TASK
Output all of the records word for word and drop the images.

*** SUPPLIED DATA ***

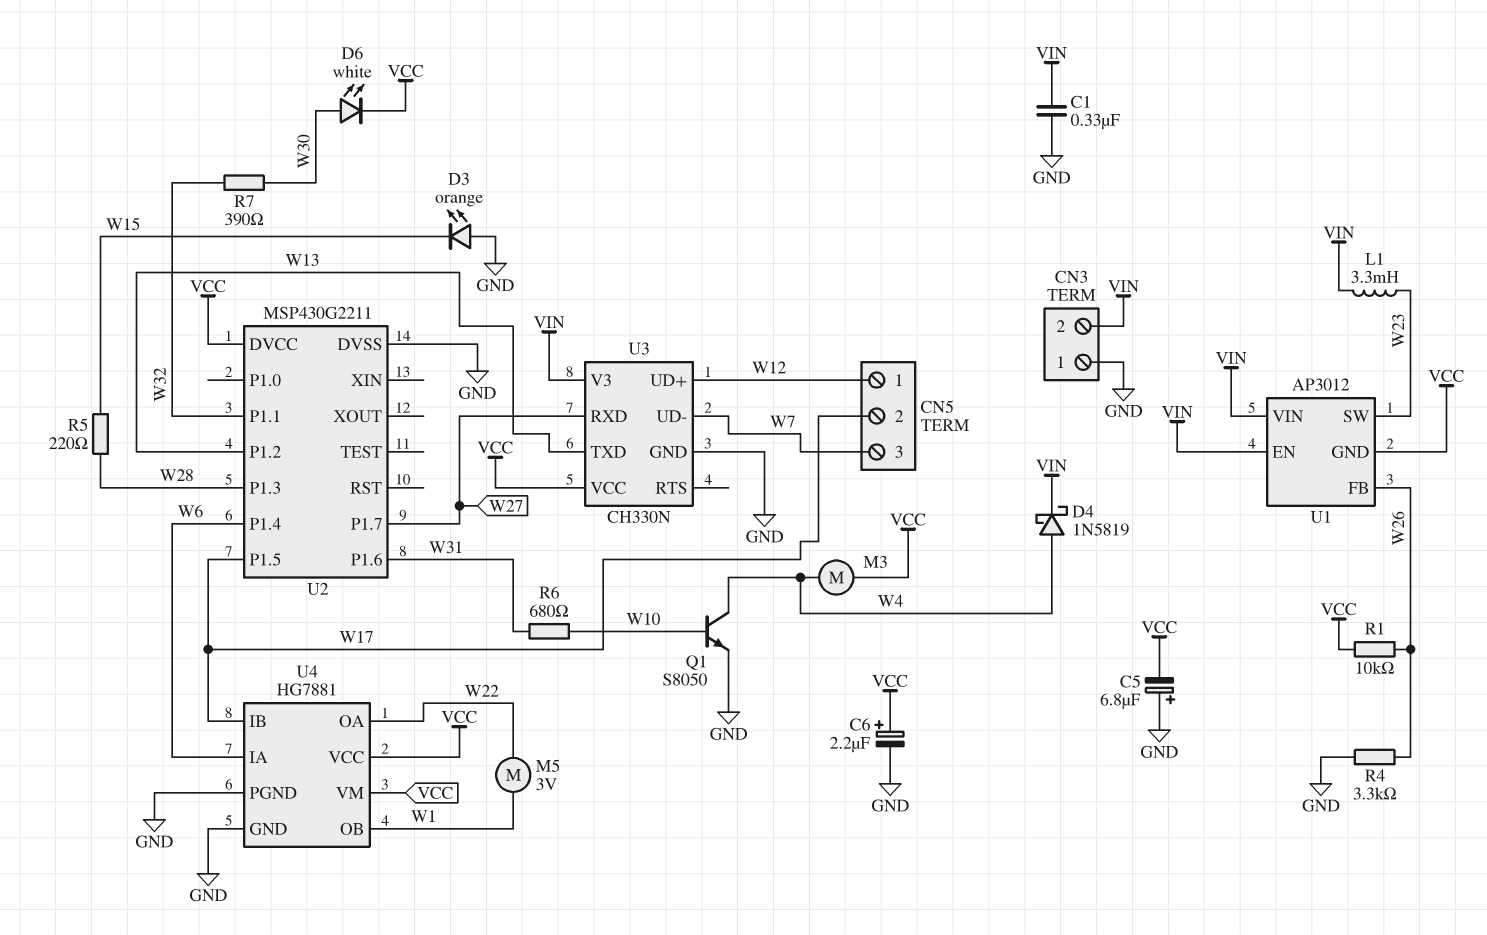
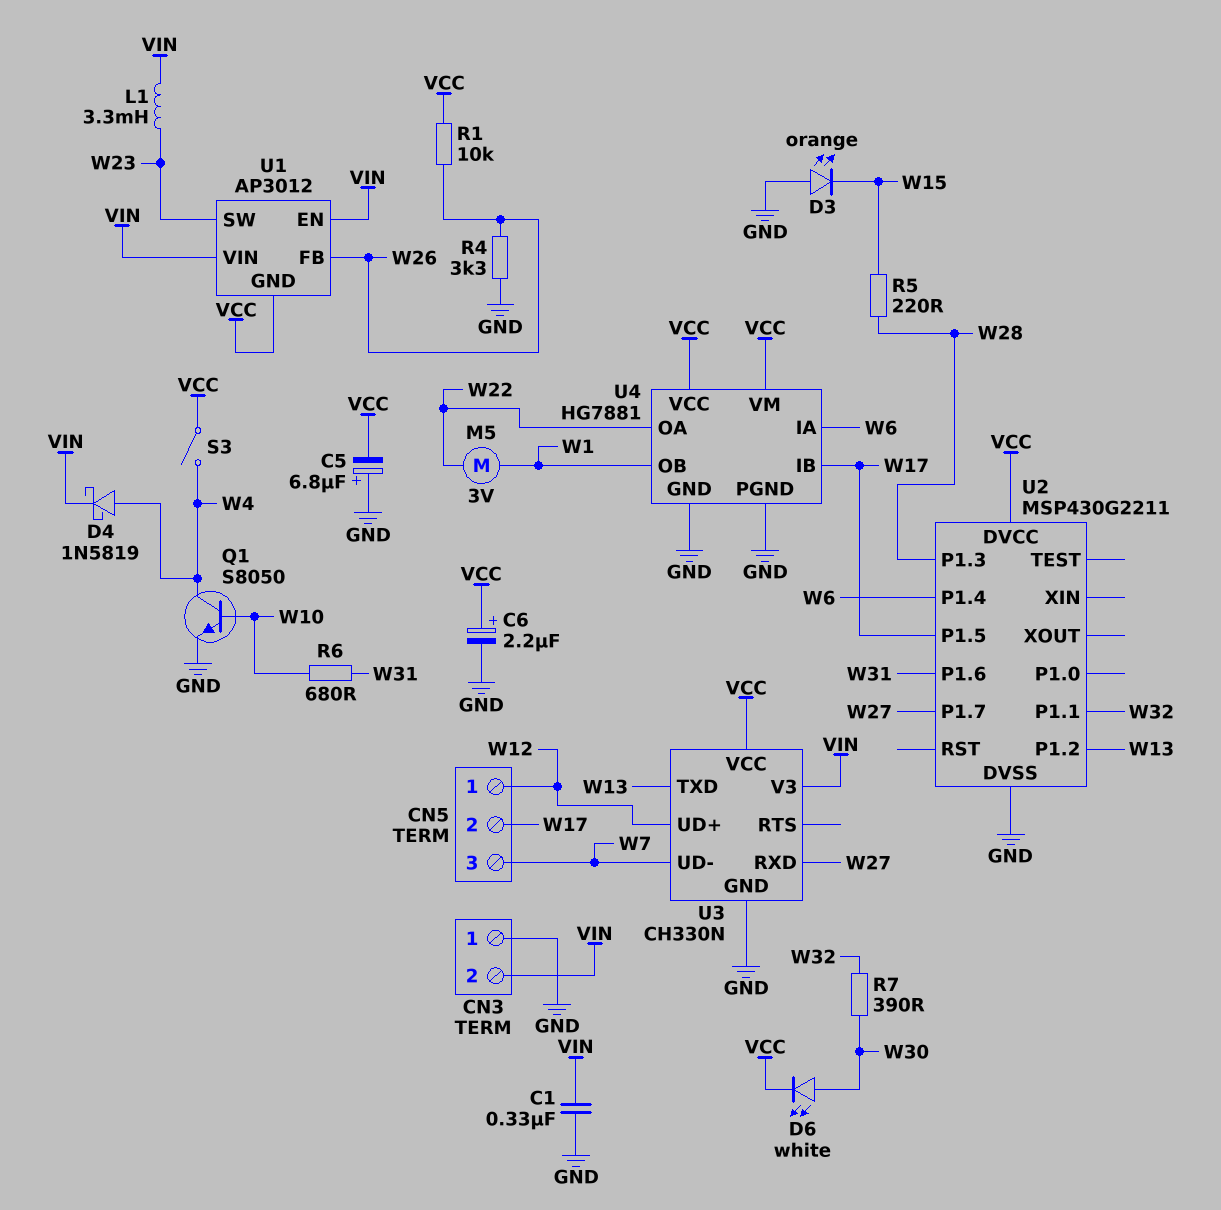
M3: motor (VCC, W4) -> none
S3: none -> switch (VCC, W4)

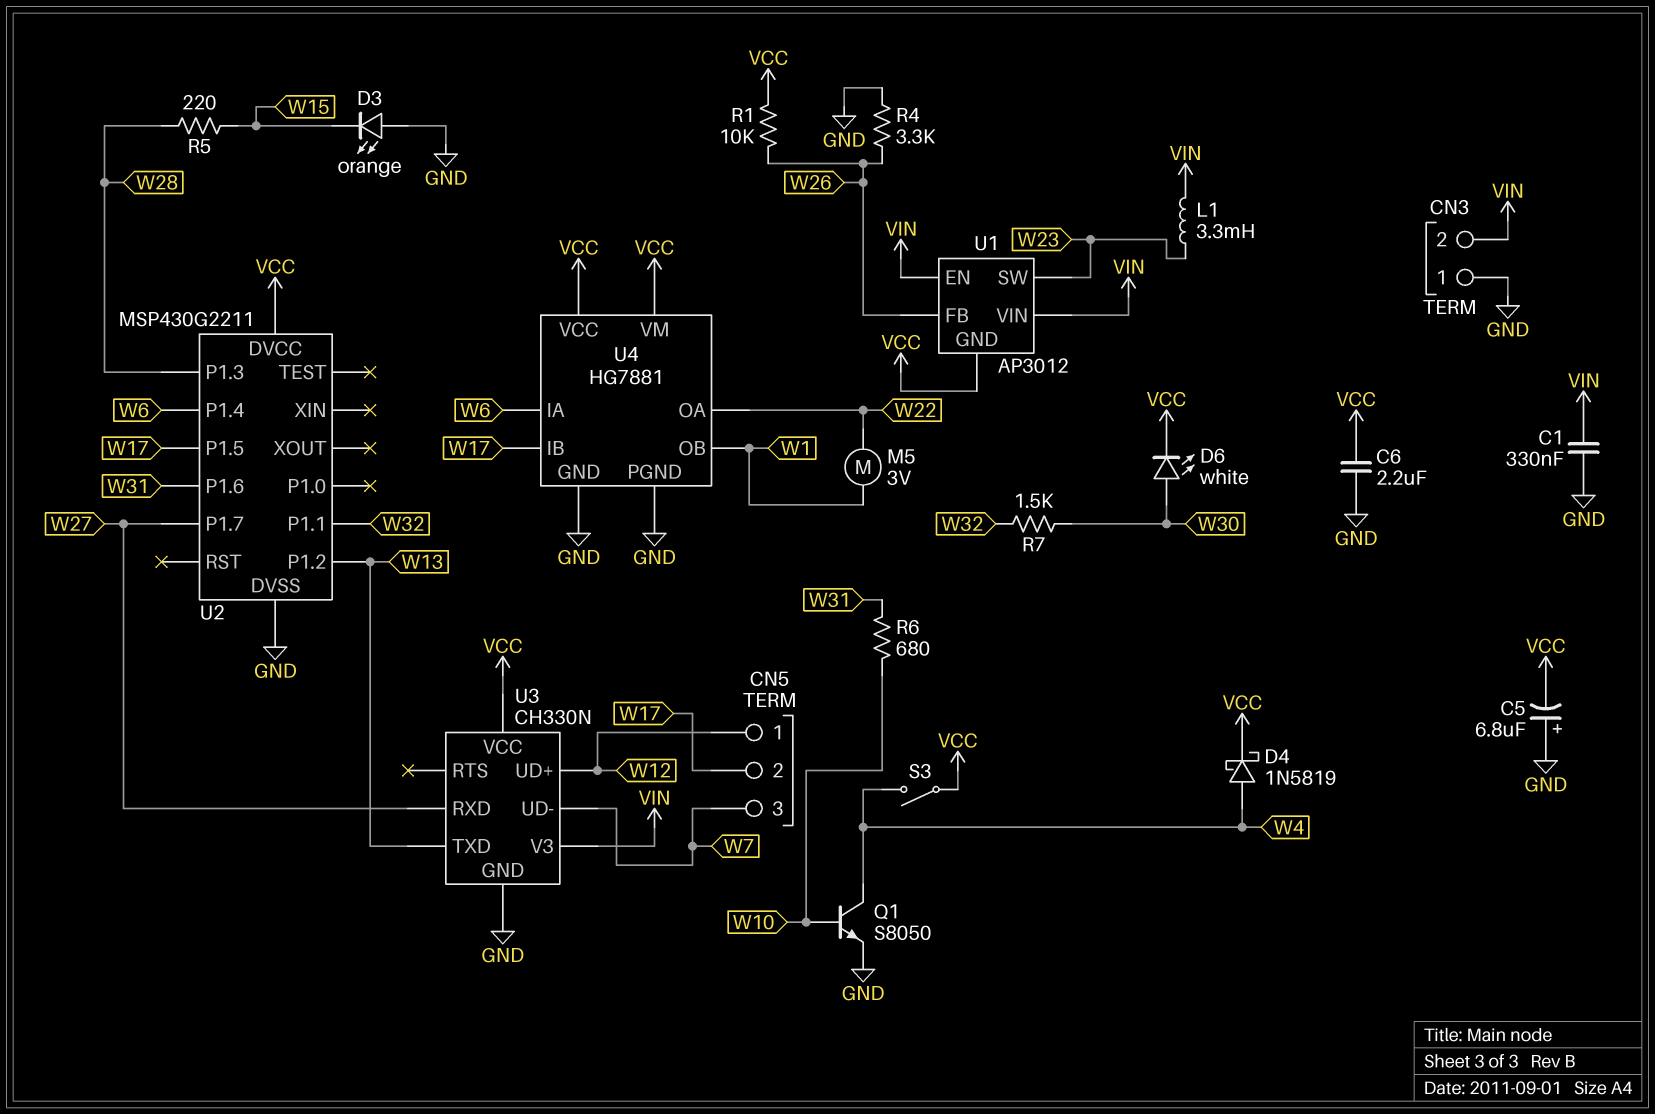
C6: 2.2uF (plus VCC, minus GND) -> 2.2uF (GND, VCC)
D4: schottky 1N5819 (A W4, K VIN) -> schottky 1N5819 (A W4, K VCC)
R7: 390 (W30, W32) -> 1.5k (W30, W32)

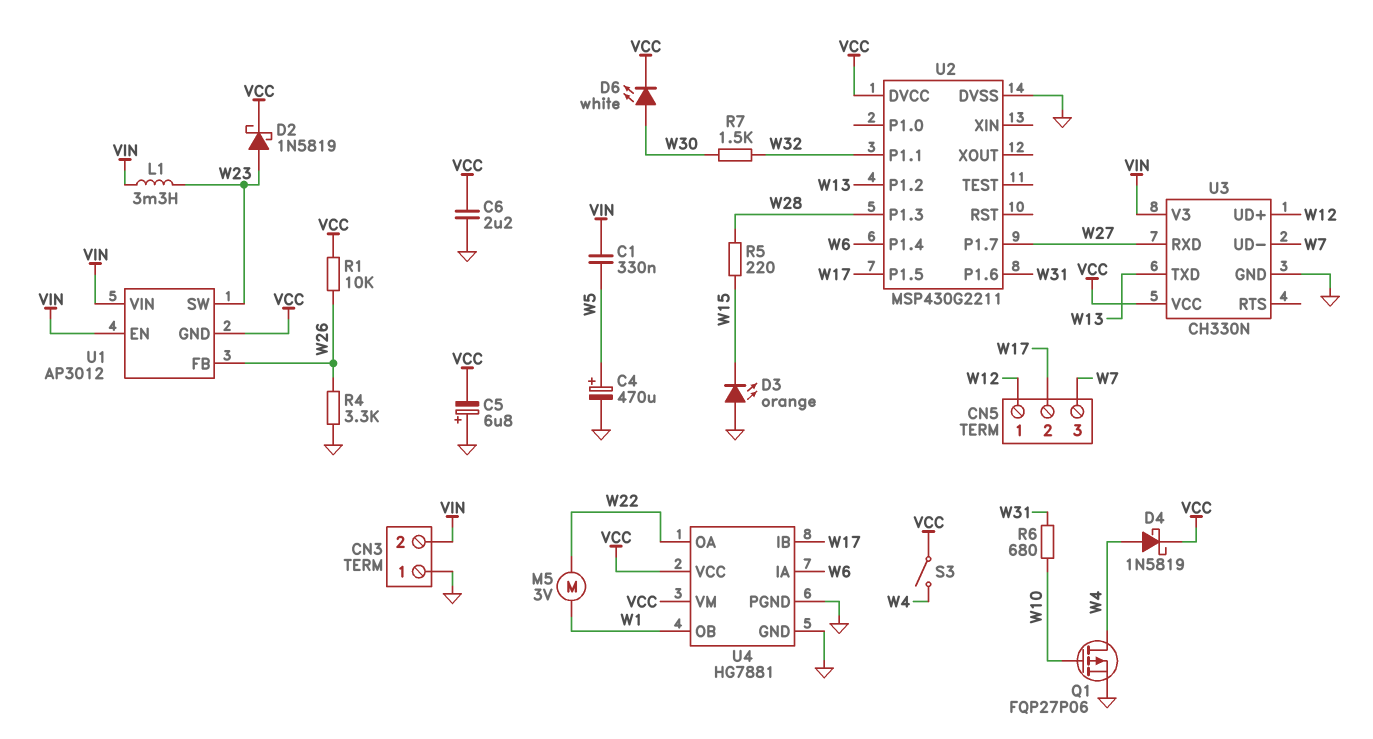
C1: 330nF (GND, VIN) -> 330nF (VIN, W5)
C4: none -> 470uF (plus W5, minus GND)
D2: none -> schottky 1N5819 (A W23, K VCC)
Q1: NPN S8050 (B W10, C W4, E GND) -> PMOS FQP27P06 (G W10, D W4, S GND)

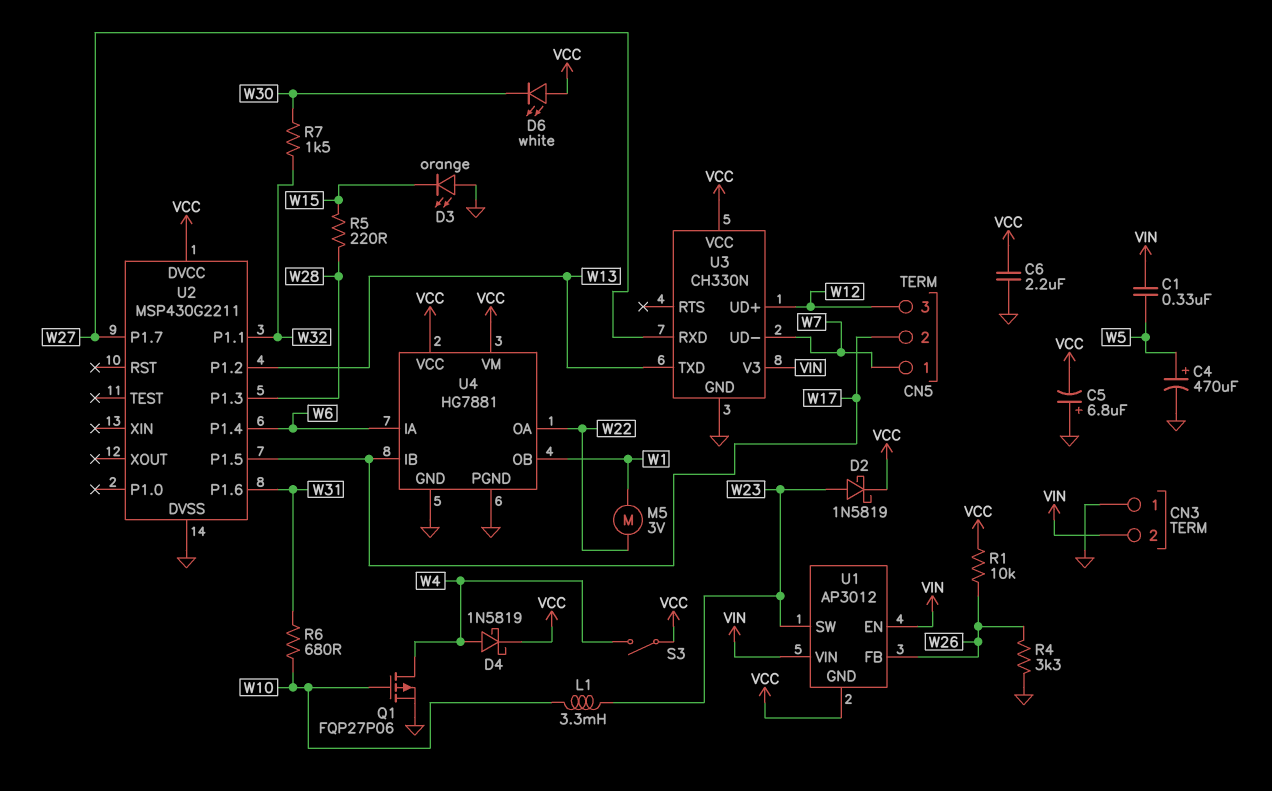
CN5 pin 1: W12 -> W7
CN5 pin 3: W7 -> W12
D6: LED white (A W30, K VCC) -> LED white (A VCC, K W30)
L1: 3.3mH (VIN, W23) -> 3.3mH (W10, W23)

*** End of SUPPLIED DATA ***

ANSWER BOX
M3: motor (VCC, W4) -> none
S3: none -> switch (VCC, W4)

C6: 2.2uF (plus VCC, minus GND) -> 2.2uF (GND, VCC)
D4: schottky 1N5819 (A W4, K VIN) -> schottky 1N5819 (A W4, K VCC)
R7: 390 (W30, W32) -> 1.5k (W30, W32)

C1: 330nF (GND, VIN) -> 330nF (VIN, W5)
C4: none -> 470uF (plus W5, minus GND)
D2: none -> schottky 1N5819 (A W23, K VCC)
Q1: NPN S8050 (B W10, C W4, E GND) -> PMOS FQP27P06 (G W10, D W4, S GND)

CN5 pin 1: W12 -> W7
CN5 pin 3: W7 -> W12
D6: LED white (A W30, K VCC) -> LED white (A VCC, K W30)
L1: 3.3mH (VIN, W23) -> 3.3mH (W10, W23)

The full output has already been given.